EXTRACTED INFORMATION >>
------------------------------------------------
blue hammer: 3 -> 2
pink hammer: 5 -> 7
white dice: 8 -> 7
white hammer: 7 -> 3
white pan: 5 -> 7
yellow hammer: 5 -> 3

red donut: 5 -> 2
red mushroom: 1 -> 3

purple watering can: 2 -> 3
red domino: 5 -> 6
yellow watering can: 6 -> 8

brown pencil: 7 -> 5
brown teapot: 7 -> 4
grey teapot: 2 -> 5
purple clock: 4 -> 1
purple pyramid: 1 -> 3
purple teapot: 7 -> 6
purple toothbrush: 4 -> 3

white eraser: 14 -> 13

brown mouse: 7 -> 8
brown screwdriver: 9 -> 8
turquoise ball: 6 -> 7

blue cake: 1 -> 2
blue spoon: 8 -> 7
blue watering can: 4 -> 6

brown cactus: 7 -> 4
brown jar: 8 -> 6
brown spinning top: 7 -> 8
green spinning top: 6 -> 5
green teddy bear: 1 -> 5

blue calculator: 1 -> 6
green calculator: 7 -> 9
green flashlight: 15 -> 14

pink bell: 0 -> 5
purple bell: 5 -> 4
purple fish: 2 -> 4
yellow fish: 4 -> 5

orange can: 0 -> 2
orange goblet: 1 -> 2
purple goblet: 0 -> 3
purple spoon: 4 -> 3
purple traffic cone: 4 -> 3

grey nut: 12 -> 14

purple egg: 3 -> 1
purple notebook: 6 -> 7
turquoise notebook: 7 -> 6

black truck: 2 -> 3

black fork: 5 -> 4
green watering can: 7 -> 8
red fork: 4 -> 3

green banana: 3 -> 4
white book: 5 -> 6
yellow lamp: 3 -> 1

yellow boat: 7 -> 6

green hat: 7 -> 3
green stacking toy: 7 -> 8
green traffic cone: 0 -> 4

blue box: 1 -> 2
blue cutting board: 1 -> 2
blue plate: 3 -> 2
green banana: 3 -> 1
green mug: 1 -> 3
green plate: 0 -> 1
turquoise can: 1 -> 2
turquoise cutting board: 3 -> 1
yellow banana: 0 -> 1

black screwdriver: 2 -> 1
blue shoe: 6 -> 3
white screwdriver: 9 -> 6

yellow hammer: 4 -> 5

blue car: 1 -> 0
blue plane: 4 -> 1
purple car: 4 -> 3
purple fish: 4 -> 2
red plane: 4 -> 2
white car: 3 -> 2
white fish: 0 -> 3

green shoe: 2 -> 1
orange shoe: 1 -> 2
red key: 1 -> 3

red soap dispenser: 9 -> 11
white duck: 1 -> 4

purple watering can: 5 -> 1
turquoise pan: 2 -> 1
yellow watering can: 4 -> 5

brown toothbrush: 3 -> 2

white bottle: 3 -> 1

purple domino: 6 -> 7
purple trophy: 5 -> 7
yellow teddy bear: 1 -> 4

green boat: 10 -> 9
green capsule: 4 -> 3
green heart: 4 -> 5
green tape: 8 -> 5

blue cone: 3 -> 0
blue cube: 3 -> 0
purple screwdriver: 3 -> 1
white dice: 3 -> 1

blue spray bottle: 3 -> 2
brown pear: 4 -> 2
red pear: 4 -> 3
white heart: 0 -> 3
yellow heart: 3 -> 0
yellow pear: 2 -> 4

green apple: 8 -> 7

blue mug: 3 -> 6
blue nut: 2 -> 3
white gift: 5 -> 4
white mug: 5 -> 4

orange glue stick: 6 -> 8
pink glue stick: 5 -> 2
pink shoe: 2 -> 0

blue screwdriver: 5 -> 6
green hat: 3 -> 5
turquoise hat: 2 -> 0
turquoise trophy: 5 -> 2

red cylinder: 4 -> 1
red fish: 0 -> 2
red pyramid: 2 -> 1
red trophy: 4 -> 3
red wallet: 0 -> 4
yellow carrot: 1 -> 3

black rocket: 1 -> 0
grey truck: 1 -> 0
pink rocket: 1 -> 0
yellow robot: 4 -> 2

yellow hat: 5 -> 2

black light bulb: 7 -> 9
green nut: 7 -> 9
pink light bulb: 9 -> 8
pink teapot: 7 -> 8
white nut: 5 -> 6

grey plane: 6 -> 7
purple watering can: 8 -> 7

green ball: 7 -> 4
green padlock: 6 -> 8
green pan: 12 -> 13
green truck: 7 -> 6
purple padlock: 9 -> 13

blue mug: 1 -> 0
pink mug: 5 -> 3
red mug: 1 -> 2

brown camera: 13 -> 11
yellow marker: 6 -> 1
------------------------------------------------
ABOUT THIS TASK >>
Every record shown above should be given back exactly.

FINAL ANSWER >>
blue hammer: 3 -> 2
pink hammer: 5 -> 7
white dice: 8 -> 7
white hammer: 7 -> 3
white pan: 5 -> 7
yellow hammer: 5 -> 3

red donut: 5 -> 2
red mushroom: 1 -> 3

purple watering can: 2 -> 3
red domino: 5 -> 6
yellow watering can: 6 -> 8

brown pencil: 7 -> 5
brown teapot: 7 -> 4
grey teapot: 2 -> 5
purple clock: 4 -> 1
purple pyramid: 1 -> 3
purple teapot: 7 -> 6
purple toothbrush: 4 -> 3

white eraser: 14 -> 13

brown mouse: 7 -> 8
brown screwdriver: 9 -> 8
turquoise ball: 6 -> 7

blue cake: 1 -> 2
blue spoon: 8 -> 7
blue watering can: 4 -> 6

brown cactus: 7 -> 4
brown jar: 8 -> 6
brown spinning top: 7 -> 8
green spinning top: 6 -> 5
green teddy bear: 1 -> 5

blue calculator: 1 -> 6
green calculator: 7 -> 9
green flashlight: 15 -> 14

pink bell: 0 -> 5
purple bell: 5 -> 4
purple fish: 2 -> 4
yellow fish: 4 -> 5

orange can: 0 -> 2
orange goblet: 1 -> 2
purple goblet: 0 -> 3
purple spoon: 4 -> 3
purple traffic cone: 4 -> 3

grey nut: 12 -> 14

purple egg: 3 -> 1
purple notebook: 6 -> 7
turquoise notebook: 7 -> 6

black truck: 2 -> 3

black fork: 5 -> 4
green watering can: 7 -> 8
red fork: 4 -> 3

green banana: 3 -> 4
white book: 5 -> 6
yellow lamp: 3 -> 1

yellow boat: 7 -> 6

green hat: 7 -> 3
green stacking toy: 7 -> 8
green traffic cone: 0 -> 4

blue box: 1 -> 2
blue cutting board: 1 -> 2
blue plate: 3 -> 2
green banana: 3 -> 1
green mug: 1 -> 3
green plate: 0 -> 1
turquoise can: 1 -> 2
turquoise cutting board: 3 -> 1
yellow banana: 0 -> 1

black screwdriver: 2 -> 1
blue shoe: 6 -> 3
white screwdriver: 9 -> 6

yellow hammer: 4 -> 5

blue car: 1 -> 0
blue plane: 4 -> 1
purple car: 4 -> 3
purple fish: 4 -> 2
red plane: 4 -> 2
white car: 3 -> 2
white fish: 0 -> 3

green shoe: 2 -> 1
orange shoe: 1 -> 2
red key: 1 -> 3

red soap dispenser: 9 -> 11
white duck: 1 -> 4

purple watering can: 5 -> 1
turquoise pan: 2 -> 1
yellow watering can: 4 -> 5

brown toothbrush: 3 -> 2

white bottle: 3 -> 1

purple domino: 6 -> 7
purple trophy: 5 -> 7
yellow teddy bear: 1 -> 4

green boat: 10 -> 9
green capsule: 4 -> 3
green heart: 4 -> 5
green tape: 8 -> 5

blue cone: 3 -> 0
blue cube: 3 -> 0
purple screwdriver: 3 -> 1
white dice: 3 -> 1

blue spray bottle: 3 -> 2
brown pear: 4 -> 2
red pear: 4 -> 3
white heart: 0 -> 3
yellow heart: 3 -> 0
yellow pear: 2 -> 4

green apple: 8 -> 7

blue mug: 3 -> 6
blue nut: 2 -> 3
white gift: 5 -> 4
white mug: 5 -> 4

orange glue stick: 6 -> 8
pink glue stick: 5 -> 2
pink shoe: 2 -> 0

blue screwdriver: 5 -> 6
green hat: 3 -> 5
turquoise hat: 2 -> 0
turquoise trophy: 5 -> 2

red cylinder: 4 -> 1
red fish: 0 -> 2
red pyramid: 2 -> 1
red trophy: 4 -> 3
red wallet: 0 -> 4
yellow carrot: 1 -> 3

black rocket: 1 -> 0
grey truck: 1 -> 0
pink rocket: 1 -> 0
yellow robot: 4 -> 2

yellow hat: 5 -> 2

black light bulb: 7 -> 9
green nut: 7 -> 9
pink light bulb: 9 -> 8
pink teapot: 7 -> 8
white nut: 5 -> 6

grey plane: 6 -> 7
purple watering can: 8 -> 7

green ball: 7 -> 4
green padlock: 6 -> 8
green pan: 12 -> 13
green truck: 7 -> 6
purple padlock: 9 -> 13

blue mug: 1 -> 0
pink mug: 5 -> 3
red mug: 1 -> 2

brown camera: 13 -> 11
yellow marker: 6 -> 1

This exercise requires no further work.